(Directions): Please copy out the entries below exactly, beginning with the line that contains "POT1: 50k (5V, GND, wiper" and ending with the line that contains "D1: zener 18V", and include nothing outside that span.

(Data to use):

++++++++++

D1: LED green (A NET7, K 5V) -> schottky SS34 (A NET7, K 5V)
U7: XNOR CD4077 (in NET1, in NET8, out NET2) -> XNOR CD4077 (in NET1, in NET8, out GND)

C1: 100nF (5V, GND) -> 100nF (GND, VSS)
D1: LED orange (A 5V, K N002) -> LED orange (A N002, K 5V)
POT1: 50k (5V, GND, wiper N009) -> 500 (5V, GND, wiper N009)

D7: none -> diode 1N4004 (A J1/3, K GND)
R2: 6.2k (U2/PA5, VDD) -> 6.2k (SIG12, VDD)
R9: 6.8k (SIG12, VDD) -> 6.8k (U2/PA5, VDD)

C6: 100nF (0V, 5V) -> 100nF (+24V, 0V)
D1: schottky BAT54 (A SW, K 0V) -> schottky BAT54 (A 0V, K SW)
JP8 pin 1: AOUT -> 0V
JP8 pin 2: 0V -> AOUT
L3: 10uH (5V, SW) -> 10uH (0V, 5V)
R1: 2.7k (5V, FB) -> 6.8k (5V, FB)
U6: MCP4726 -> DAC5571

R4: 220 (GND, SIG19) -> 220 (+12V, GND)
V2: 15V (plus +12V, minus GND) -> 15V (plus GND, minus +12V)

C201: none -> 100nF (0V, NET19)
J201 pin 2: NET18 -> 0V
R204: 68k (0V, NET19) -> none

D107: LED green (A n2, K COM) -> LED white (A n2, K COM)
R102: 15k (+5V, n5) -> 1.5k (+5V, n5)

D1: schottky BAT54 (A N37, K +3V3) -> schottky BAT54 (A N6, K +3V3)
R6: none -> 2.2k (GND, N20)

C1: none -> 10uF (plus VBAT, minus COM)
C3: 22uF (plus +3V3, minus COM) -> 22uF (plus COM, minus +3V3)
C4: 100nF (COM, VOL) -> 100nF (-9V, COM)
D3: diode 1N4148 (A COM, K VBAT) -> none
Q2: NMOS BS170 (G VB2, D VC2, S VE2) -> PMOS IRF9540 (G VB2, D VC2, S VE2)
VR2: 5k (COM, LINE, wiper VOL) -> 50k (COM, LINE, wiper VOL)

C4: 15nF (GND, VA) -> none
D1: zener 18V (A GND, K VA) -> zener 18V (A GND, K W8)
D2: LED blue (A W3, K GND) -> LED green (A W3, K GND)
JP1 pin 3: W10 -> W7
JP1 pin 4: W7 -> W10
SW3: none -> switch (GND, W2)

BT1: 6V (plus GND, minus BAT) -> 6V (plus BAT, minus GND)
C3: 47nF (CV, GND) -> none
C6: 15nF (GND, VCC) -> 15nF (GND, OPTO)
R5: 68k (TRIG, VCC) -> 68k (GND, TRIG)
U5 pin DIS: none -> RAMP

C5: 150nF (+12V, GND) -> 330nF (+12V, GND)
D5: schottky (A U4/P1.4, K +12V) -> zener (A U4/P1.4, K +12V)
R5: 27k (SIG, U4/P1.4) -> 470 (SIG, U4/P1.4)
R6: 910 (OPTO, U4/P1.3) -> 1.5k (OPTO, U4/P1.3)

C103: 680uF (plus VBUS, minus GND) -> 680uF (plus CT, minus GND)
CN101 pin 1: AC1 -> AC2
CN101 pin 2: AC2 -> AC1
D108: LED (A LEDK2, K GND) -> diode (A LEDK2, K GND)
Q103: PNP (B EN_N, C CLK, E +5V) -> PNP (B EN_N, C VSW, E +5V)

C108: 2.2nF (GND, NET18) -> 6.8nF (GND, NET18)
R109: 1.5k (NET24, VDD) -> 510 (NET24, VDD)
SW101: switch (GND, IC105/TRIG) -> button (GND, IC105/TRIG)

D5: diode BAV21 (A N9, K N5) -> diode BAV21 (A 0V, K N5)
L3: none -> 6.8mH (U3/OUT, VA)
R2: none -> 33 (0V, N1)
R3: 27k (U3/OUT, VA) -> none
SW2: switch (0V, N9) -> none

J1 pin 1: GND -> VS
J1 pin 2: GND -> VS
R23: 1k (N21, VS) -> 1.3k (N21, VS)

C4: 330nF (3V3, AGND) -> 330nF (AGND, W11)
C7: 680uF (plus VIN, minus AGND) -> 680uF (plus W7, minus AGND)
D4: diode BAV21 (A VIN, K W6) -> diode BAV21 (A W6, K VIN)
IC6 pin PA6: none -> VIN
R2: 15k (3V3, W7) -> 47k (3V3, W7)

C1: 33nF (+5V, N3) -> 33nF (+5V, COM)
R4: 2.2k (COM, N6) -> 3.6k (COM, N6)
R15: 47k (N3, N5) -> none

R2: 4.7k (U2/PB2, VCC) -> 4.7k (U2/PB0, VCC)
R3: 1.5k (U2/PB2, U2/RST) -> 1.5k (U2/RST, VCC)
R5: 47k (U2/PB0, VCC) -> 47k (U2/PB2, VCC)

++++++++++

(Task answer):
POT1: 50k (5V, GND, wiper N009) -> 500 (5V, GND, wiper N009)

D7: none -> diode 1N4004 (A J1/3, K GND)
R2: 6.2k (U2/PA5, VDD) -> 6.2k (SIG12, VDD)
R9: 6.8k (SIG12, VDD) -> 6.8k (U2/PA5, VDD)

C6: 100nF (0V, 5V) -> 100nF (+24V, 0V)
D1: schottky BAT54 (A SW, K 0V) -> schottky BAT54 (A 0V, K SW)
JP8 pin 1: AOUT -> 0V
JP8 pin 2: 0V -> AOUT
L3: 10uH (5V, SW) -> 10uH (0V, 5V)
R1: 2.7k (5V, FB) -> 6.8k (5V, FB)
U6: MCP4726 -> DAC5571

R4: 220 (GND, SIG19) -> 220 (+12V, GND)
V2: 15V (plus +12V, minus GND) -> 15V (plus GND, minus +12V)

C201: none -> 100nF (0V, NET19)
J201 pin 2: NET18 -> 0V
R204: 68k (0V, NET19) -> none

D107: LED green (A n2, K COM) -> LED white (A n2, K COM)
R102: 15k (+5V, n5) -> 1.5k (+5V, n5)

D1: schottky BAT54 (A N37, K +3V3) -> schottky BAT54 (A N6, K +3V3)
R6: none -> 2.2k (GND, N20)

C1: none -> 10uF (plus VBAT, minus COM)
C3: 22uF (plus +3V3, minus COM) -> 22uF (plus COM, minus +3V3)
C4: 100nF (COM, VOL) -> 100nF (-9V, COM)
D3: diode 1N4148 (A COM, K VBAT) -> none
Q2: NMOS BS170 (G VB2, D VC2, S VE2) -> PMOS IRF9540 (G VB2, D VC2, S VE2)
VR2: 5k (COM, LINE, wiper VOL) -> 50k (COM, LINE, wiper VOL)

C4: 15nF (GND, VA) -> none
D1: zener 18V (A GND, K VA) -> zener 18V (A GND, K W8)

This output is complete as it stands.